▸ What the task asks: Extract the lines up to and including the one that contains "type=move; before=tarta [morado];", starting with the first line of the entries below, and omit the pictures.
***
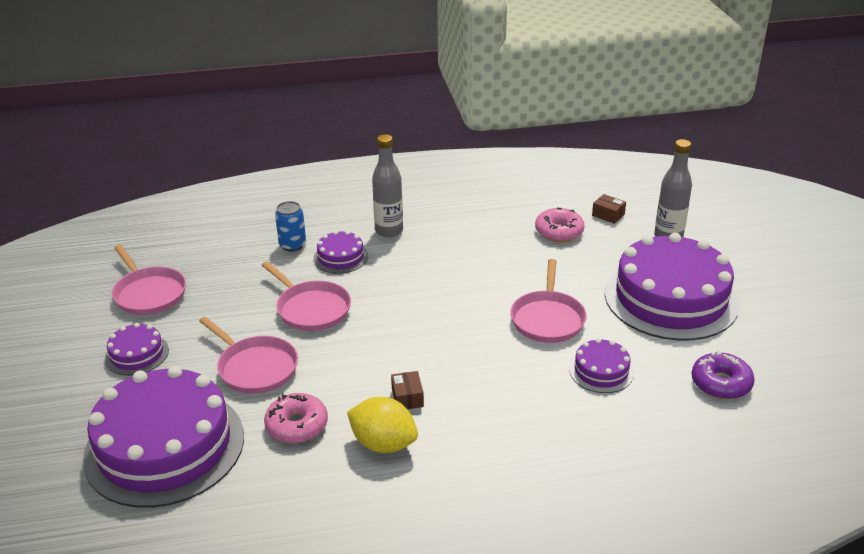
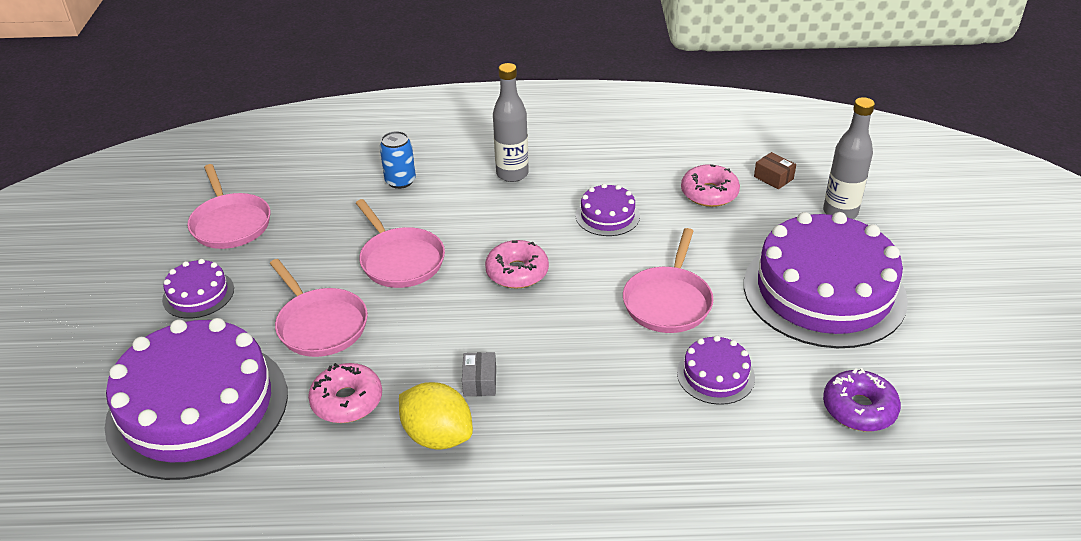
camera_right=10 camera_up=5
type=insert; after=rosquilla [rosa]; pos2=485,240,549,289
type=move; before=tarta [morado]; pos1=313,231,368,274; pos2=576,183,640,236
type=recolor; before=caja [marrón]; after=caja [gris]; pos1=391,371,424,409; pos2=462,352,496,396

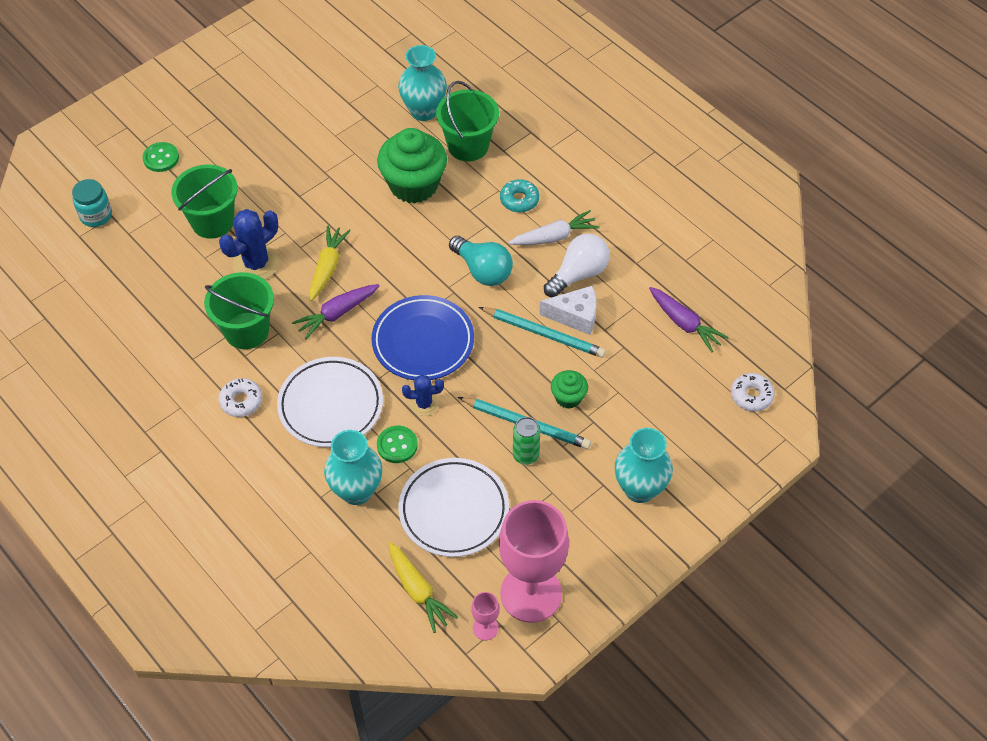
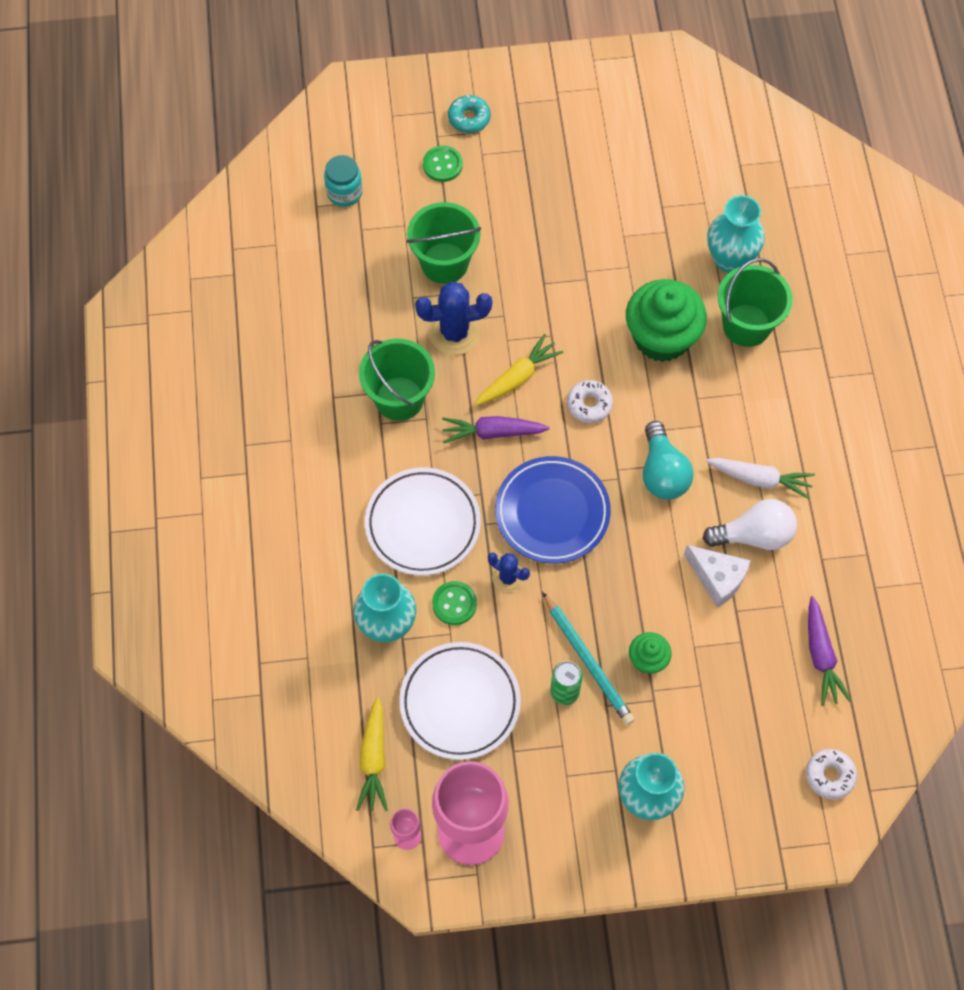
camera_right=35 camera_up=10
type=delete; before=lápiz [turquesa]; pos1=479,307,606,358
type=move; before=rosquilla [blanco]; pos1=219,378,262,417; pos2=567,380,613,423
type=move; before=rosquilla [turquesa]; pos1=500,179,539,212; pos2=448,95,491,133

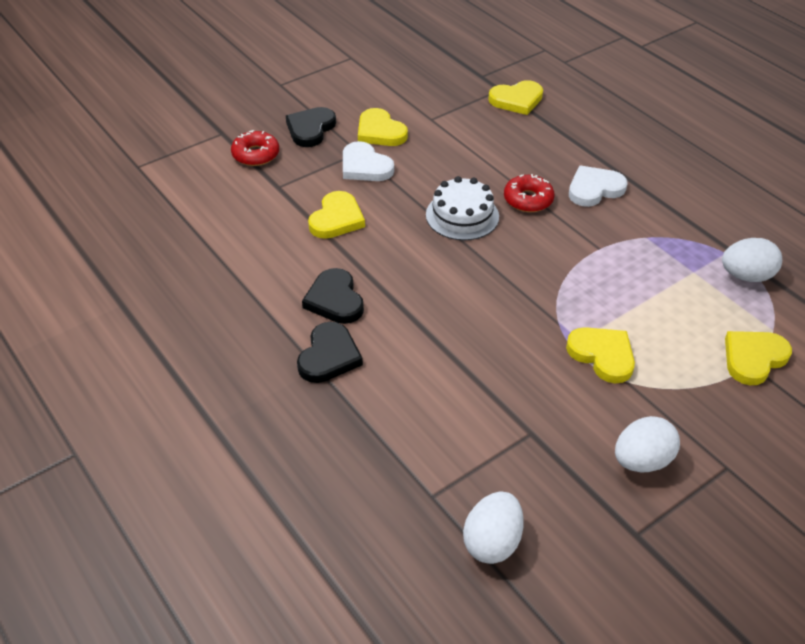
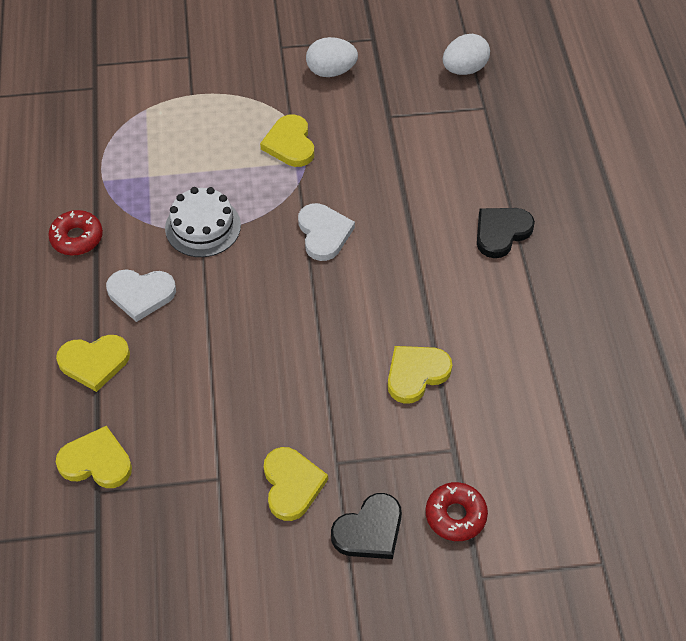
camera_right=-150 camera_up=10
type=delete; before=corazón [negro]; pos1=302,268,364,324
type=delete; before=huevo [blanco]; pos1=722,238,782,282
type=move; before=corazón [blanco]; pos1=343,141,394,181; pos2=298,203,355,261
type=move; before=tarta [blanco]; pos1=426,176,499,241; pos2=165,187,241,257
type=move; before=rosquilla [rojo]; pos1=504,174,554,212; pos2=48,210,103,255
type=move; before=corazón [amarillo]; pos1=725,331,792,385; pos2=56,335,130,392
***
▸ Reply:
camera_right=10 camera_up=5
type=insert; after=rosquilla [rosa]; pos2=485,240,549,289
type=move; before=tarta [morado]; pos1=313,231,368,274; pos2=576,183,640,236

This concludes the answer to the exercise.